[TASK DIRECTIONS] Go through the entries below and tally the lines containing the string "degrees"; report only the tally.

(Source records)

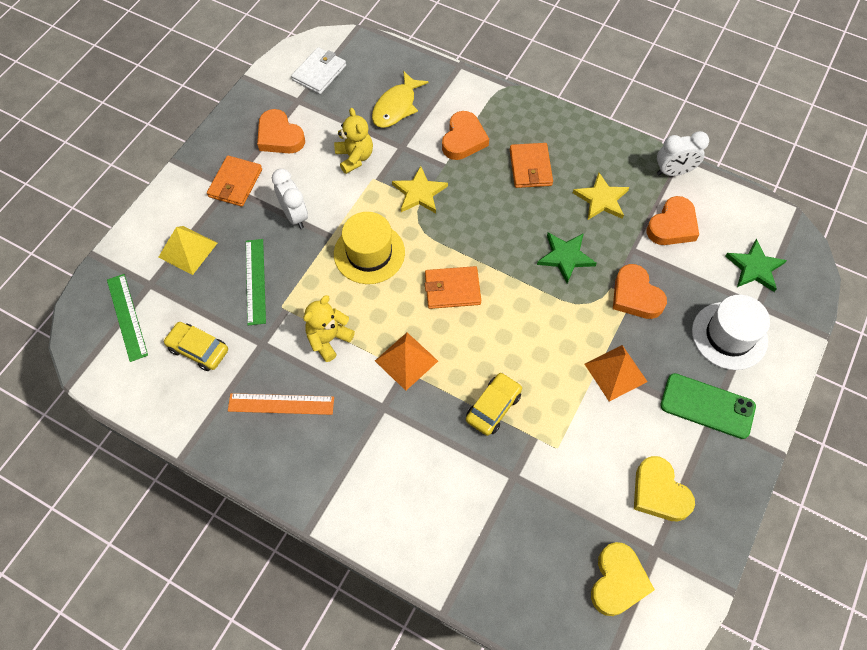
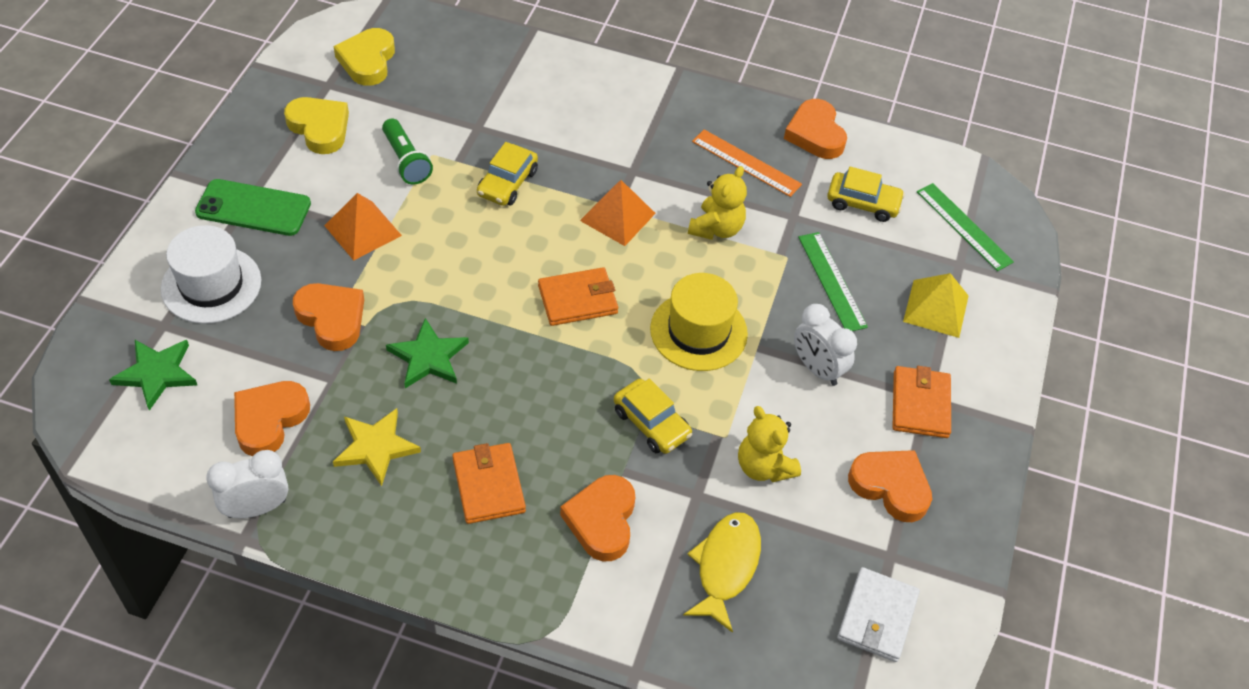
camera: 165 degrees right, 10 degrees down
orange ruler [228,393,334,415] -> orange ruler turned 45 degrees clockwise [692,129,802,197]
yellow star [392,166,448,213] -> yellow car [614,379,692,454]
none -> green flashlight [382,118,433,185]
none -> orange heart [784,99,847,159]

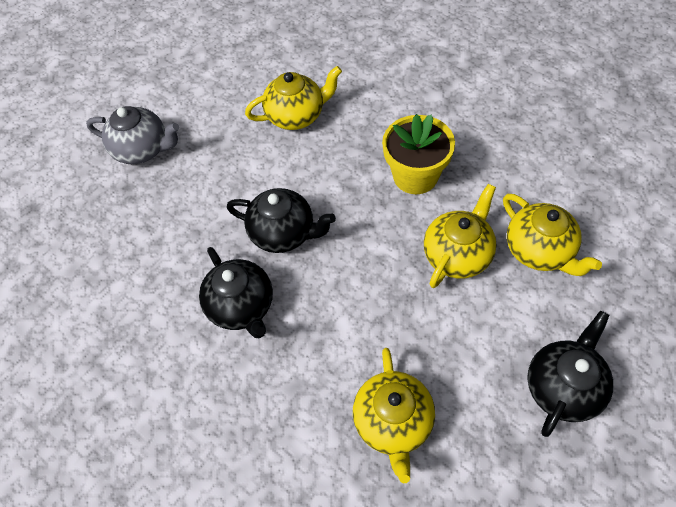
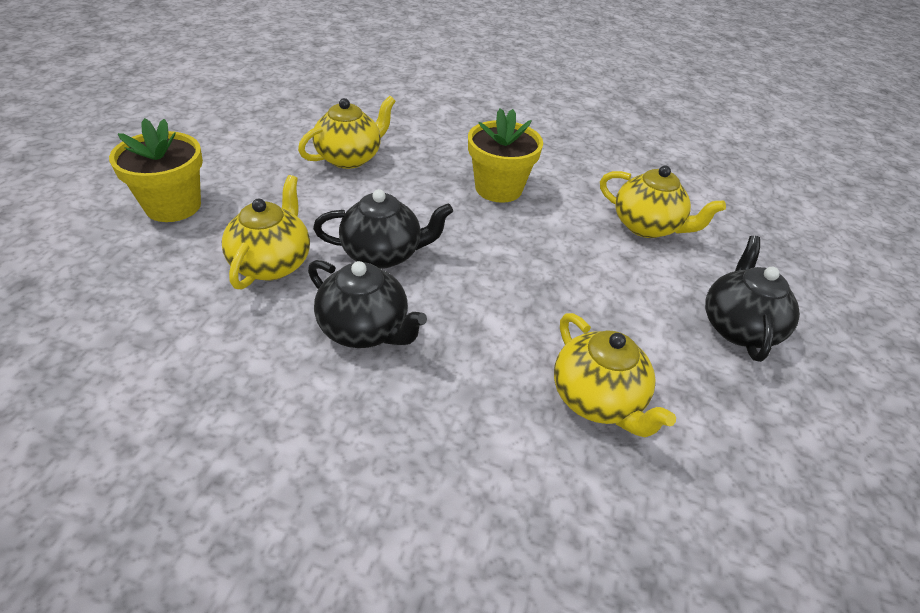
camera: 30 degrees left, 15 degrees down
grey teapot [86,106,179,164] -> yellow flower pot [109,118,203,222]
yellow teapot [424,184,496,288] -> yellow teapot moved to [222,175,310,289]

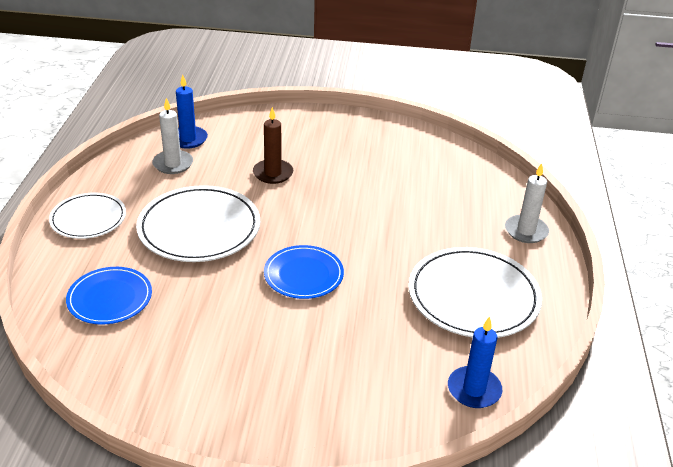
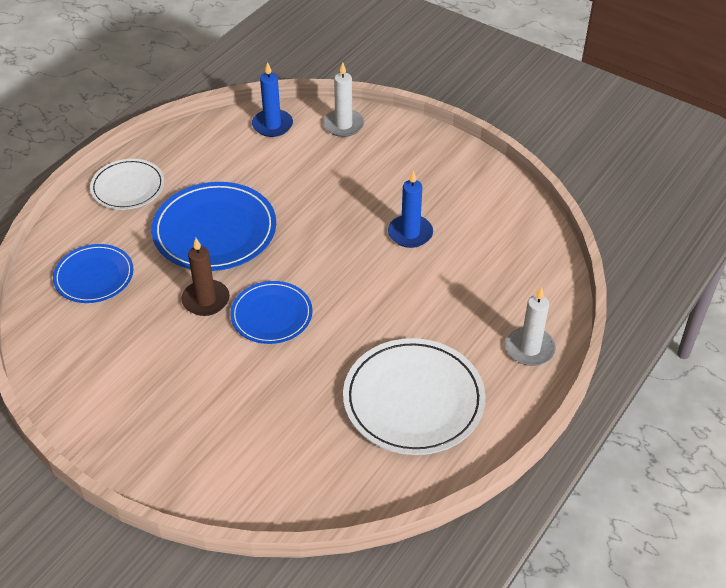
camera: 30 degrees right, 10 degrees up
white plate [136,185,260,262] -> blue plate [151,182,276,271]
white candle [152,98,193,174] -> white candle moved to [323,62,364,137]
brown candle [253,107,293,184] -> brown candle moved to [182,238,230,316]
blue candle [448,316,502,408] -> blue candle moved to [388,170,433,248]

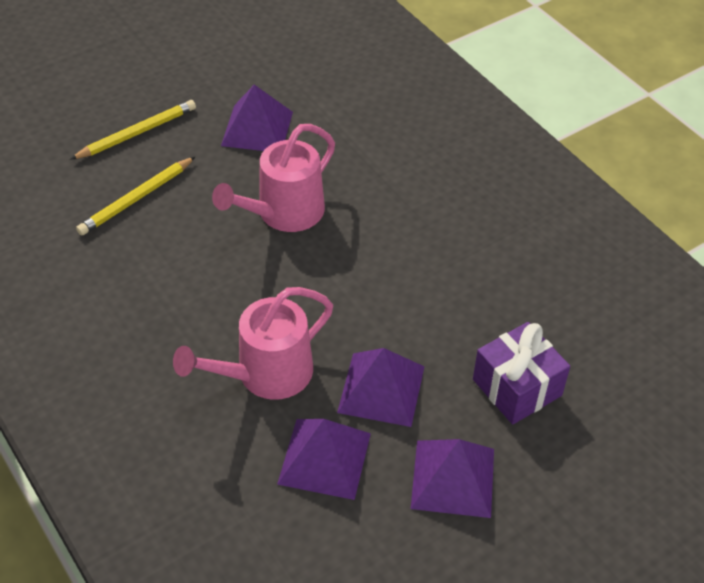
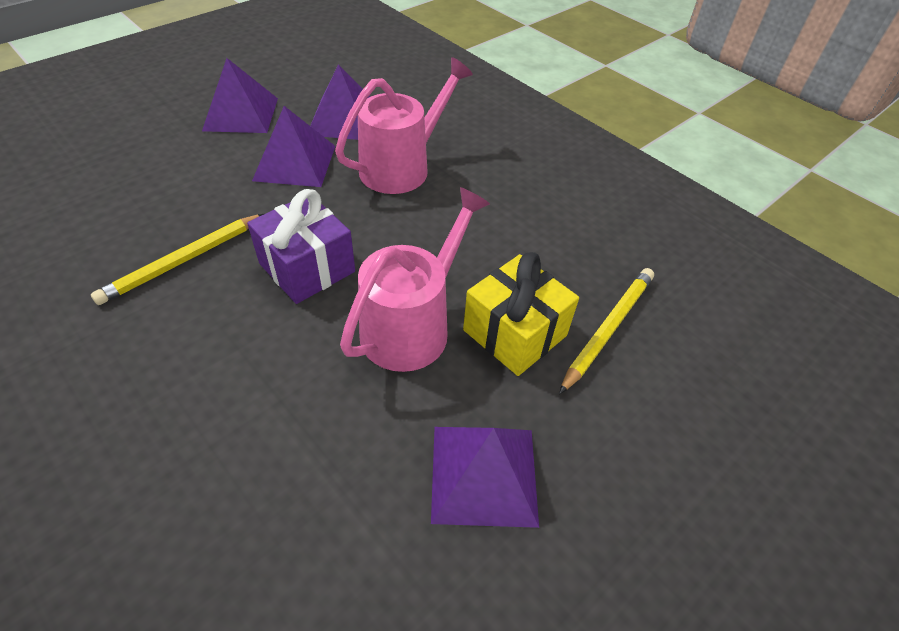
camera: 170 degrees right, 0 degrees up
yellow pencil [70,100,196,160] -> yellow pencil moved to [91,214,264,305]
purple gift [473,322,570,424] -> purple gift moved to [247,189,355,304]
none -> yellow gift [463,252,579,376]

[WRITTEN RESPONSE] 5